**Required action**
With the images excluded, set down every line of the listing below exactly.

**Stored data**
────

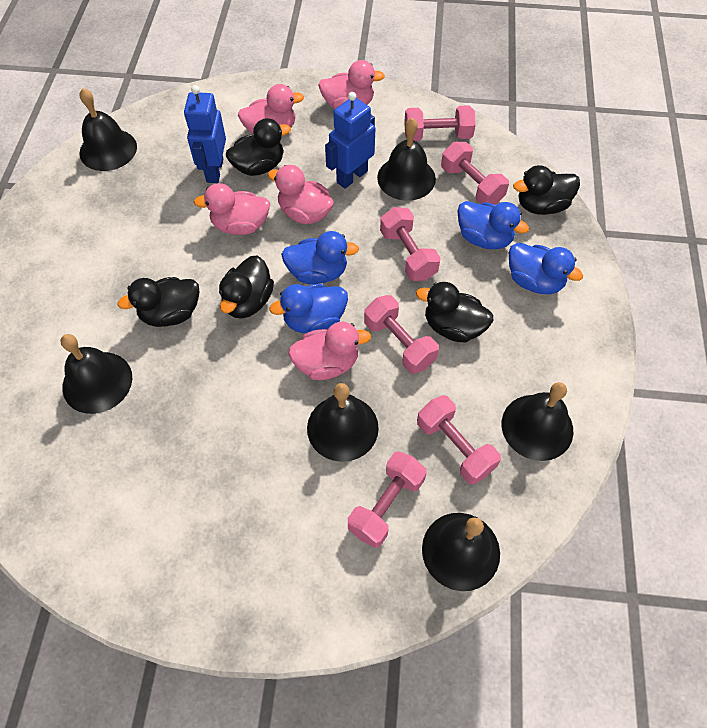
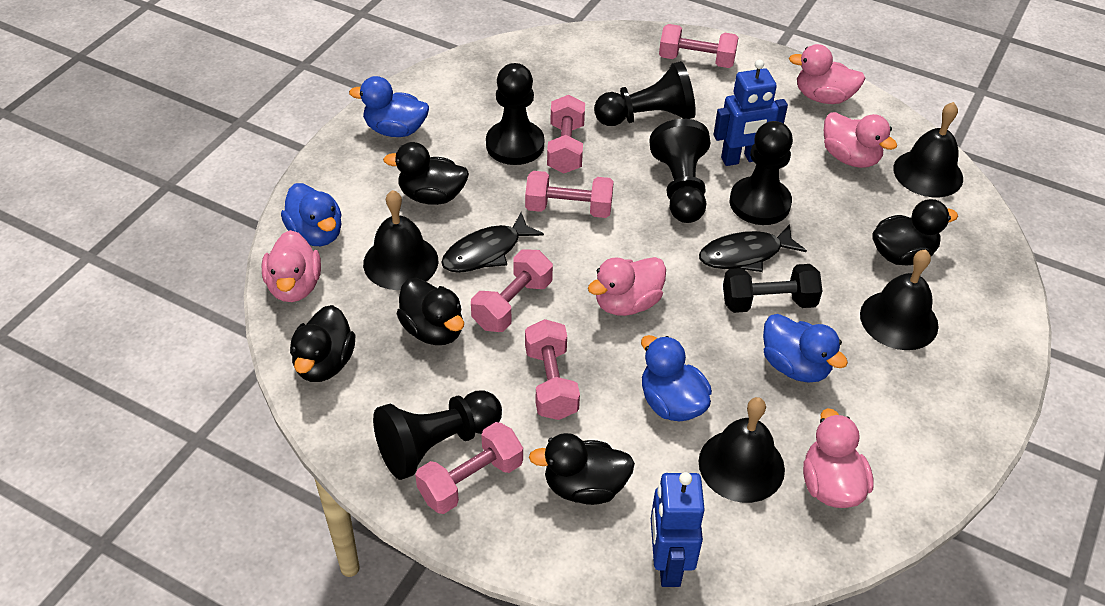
black bell: 6 -> 4
black dumbbell: 0 -> 1
black fish: 0 -> 2
black pawn: 0 -> 5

────

**Problem solution**
black bell: 6 -> 4
black dumbbell: 0 -> 1
black fish: 0 -> 2
black pawn: 0 -> 5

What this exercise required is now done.